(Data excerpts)
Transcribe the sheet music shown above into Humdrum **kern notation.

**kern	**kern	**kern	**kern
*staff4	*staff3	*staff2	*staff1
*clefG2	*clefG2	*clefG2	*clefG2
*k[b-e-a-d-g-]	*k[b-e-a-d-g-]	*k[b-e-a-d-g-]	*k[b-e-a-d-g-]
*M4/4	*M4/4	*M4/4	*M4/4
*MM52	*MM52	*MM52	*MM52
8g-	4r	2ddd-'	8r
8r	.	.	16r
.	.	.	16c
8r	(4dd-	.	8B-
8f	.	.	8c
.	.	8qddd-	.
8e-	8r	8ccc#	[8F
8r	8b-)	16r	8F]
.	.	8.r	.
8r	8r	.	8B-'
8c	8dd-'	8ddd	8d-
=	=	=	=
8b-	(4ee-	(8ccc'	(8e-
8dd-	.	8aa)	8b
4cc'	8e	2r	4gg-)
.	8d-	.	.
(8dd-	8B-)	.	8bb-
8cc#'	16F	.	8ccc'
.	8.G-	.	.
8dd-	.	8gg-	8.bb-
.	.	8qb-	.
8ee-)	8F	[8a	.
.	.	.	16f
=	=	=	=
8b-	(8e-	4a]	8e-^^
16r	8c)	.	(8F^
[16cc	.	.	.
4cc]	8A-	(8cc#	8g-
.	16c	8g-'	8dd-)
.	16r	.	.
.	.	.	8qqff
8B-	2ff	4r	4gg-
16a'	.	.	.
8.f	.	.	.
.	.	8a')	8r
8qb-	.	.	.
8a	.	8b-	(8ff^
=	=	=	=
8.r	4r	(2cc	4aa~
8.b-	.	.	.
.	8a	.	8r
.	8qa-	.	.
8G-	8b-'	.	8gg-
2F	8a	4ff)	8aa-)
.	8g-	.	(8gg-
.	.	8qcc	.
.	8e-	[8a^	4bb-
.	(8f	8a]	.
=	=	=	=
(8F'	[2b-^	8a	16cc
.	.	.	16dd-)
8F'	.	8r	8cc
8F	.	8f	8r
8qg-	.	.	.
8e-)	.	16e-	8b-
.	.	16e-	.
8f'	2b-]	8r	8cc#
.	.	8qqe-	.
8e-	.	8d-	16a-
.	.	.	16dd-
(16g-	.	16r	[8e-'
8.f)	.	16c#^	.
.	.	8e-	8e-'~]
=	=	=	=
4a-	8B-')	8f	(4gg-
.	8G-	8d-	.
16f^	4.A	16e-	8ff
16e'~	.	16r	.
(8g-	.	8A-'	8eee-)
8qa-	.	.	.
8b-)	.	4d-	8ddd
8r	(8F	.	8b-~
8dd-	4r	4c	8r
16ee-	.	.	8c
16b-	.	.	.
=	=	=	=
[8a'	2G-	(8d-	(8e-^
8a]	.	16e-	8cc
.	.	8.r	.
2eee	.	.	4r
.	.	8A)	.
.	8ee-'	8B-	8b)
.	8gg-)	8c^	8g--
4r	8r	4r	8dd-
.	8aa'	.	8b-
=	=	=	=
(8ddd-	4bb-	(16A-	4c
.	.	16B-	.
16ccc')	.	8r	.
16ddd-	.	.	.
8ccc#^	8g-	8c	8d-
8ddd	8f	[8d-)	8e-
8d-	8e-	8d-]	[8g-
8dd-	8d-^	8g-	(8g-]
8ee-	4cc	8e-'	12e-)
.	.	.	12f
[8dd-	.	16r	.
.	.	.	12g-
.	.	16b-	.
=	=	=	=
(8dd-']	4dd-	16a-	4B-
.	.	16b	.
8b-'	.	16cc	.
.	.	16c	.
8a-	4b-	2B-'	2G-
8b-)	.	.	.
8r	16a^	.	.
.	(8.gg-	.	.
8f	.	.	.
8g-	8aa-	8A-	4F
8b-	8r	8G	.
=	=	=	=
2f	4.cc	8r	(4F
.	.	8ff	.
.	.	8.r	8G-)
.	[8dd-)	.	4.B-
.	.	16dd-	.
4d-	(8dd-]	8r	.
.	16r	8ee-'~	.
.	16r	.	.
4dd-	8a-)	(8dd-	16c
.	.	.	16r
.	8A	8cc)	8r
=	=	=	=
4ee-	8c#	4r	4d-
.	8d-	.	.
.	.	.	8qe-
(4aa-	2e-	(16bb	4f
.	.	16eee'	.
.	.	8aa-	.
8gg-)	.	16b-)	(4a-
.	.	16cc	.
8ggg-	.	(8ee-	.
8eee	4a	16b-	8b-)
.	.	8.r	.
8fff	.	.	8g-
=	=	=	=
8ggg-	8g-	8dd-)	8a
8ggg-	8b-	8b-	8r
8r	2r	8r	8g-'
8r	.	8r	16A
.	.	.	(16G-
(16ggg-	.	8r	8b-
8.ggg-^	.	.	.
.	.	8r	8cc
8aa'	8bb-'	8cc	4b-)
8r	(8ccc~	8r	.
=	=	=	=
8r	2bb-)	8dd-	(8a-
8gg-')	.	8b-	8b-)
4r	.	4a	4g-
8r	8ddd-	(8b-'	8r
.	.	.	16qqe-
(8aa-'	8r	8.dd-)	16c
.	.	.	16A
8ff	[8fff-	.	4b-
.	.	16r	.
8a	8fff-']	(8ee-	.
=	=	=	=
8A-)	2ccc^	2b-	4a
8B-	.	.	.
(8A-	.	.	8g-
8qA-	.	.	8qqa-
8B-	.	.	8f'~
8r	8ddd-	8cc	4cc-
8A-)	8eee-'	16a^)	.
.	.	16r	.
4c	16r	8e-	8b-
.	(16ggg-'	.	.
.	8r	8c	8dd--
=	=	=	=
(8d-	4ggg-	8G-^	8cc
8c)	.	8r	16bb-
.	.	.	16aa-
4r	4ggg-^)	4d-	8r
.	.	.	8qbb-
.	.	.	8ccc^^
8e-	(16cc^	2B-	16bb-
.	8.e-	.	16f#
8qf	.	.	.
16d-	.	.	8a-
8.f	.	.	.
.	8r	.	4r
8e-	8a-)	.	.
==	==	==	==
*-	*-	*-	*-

SET TASK:
Collect every line of the records above that contains the string "kern", treating uppercase and lowercase as different, and copy each of those lines.

EXERCISE OUTPUT:
Transcribe the sheet music shown above into Humdrum **kern notation.
**kern	**kern	**kern	**kern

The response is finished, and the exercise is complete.